Extracted records section start
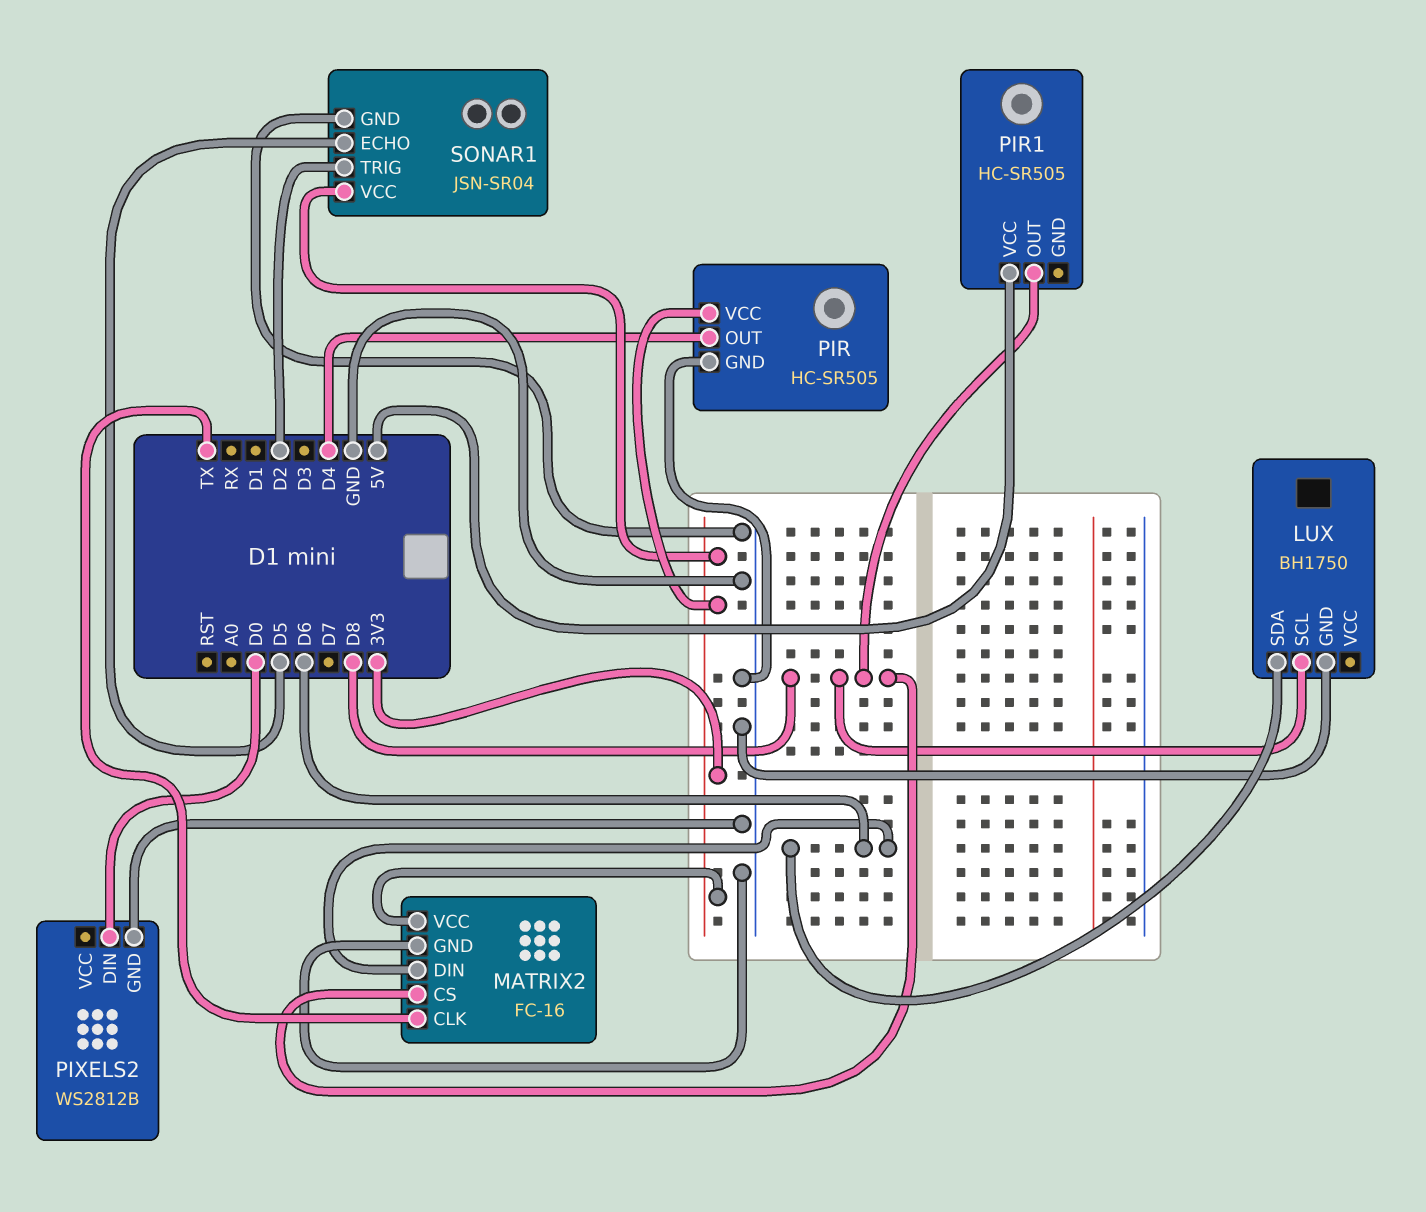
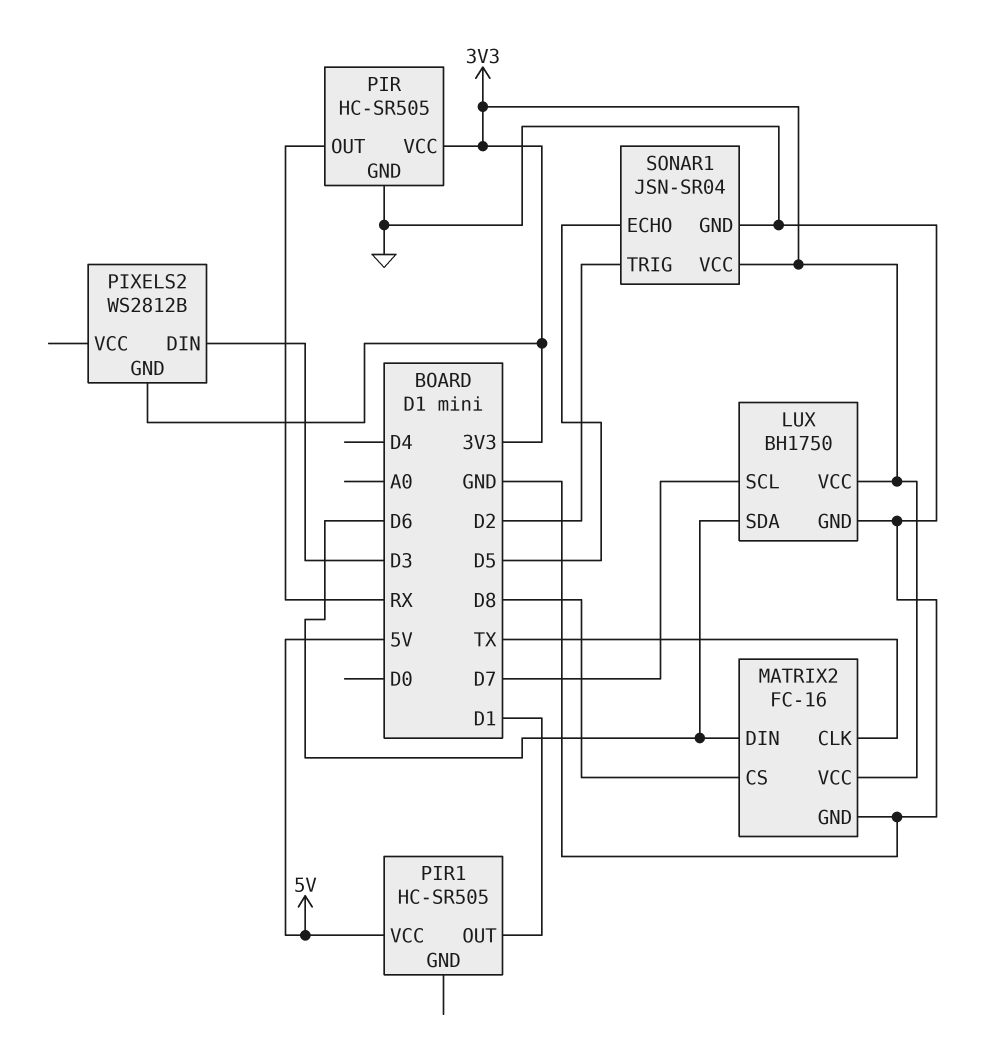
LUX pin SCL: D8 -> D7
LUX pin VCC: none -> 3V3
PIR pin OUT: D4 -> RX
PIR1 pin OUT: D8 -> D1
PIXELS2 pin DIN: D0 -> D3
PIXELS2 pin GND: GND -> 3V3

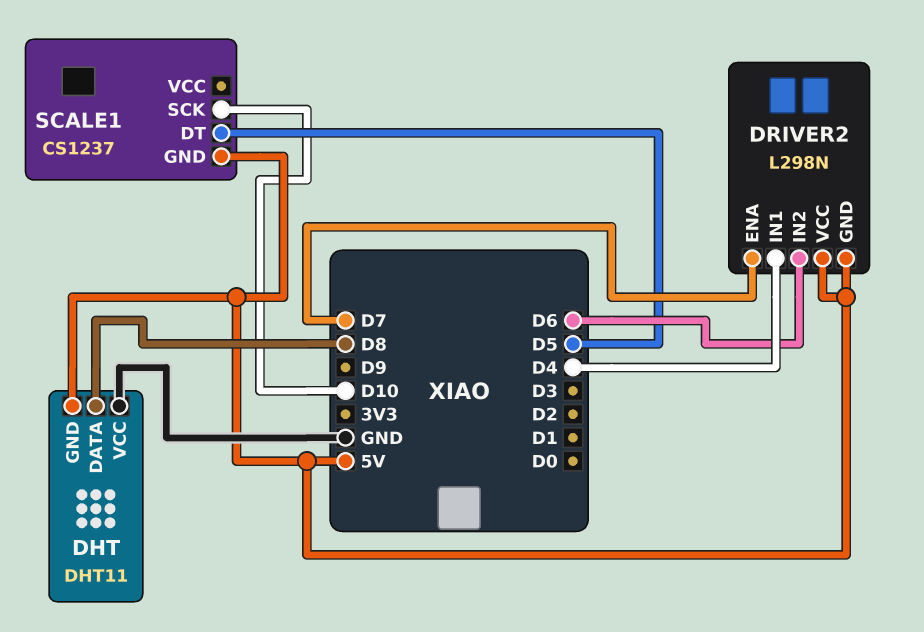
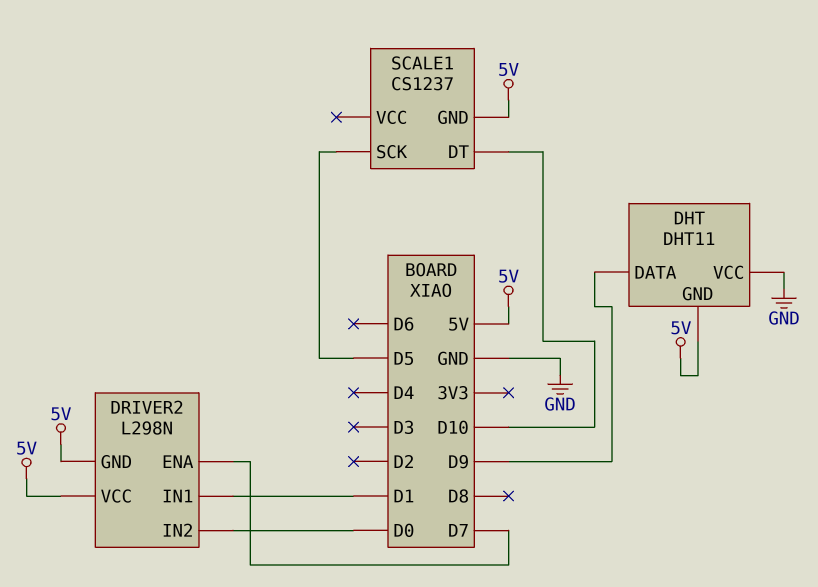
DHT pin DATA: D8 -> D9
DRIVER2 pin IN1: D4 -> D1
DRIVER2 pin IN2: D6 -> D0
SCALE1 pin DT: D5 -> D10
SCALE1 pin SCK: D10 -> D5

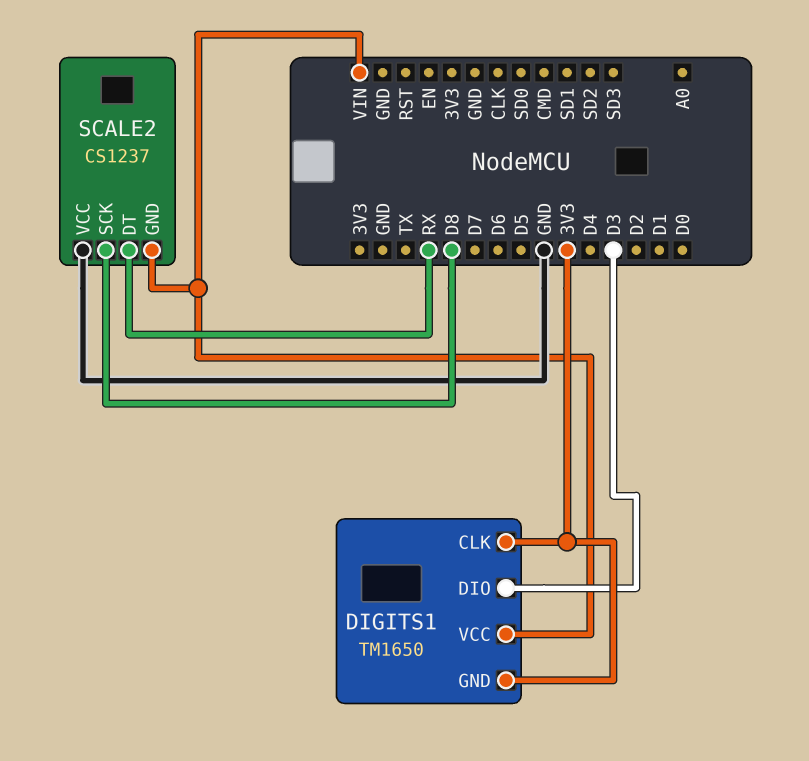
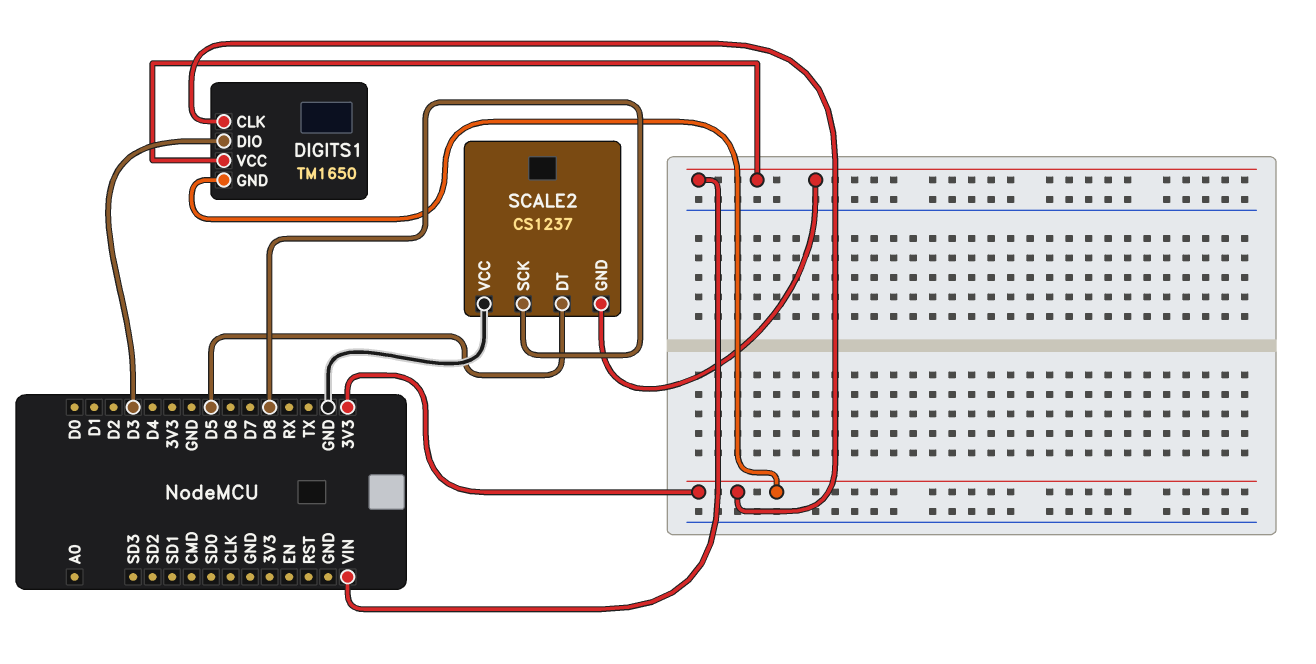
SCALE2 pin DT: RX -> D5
Extracted records section end
— What the task requires —
Make an exact copy of the listing. Do not carry over its pictures.

— Response box —
LUX pin SCL: D8 -> D7
LUX pin VCC: none -> 3V3
PIR pin OUT: D4 -> RX
PIR1 pin OUT: D8 -> D1
PIXELS2 pin DIN: D0 -> D3
PIXELS2 pin GND: GND -> 3V3

DHT pin DATA: D8 -> D9
DRIVER2 pin IN1: D4 -> D1
DRIVER2 pin IN2: D6 -> D0
SCALE1 pin DT: D5 -> D10
SCALE1 pin SCK: D10 -> D5

SCALE2 pin DT: RX -> D5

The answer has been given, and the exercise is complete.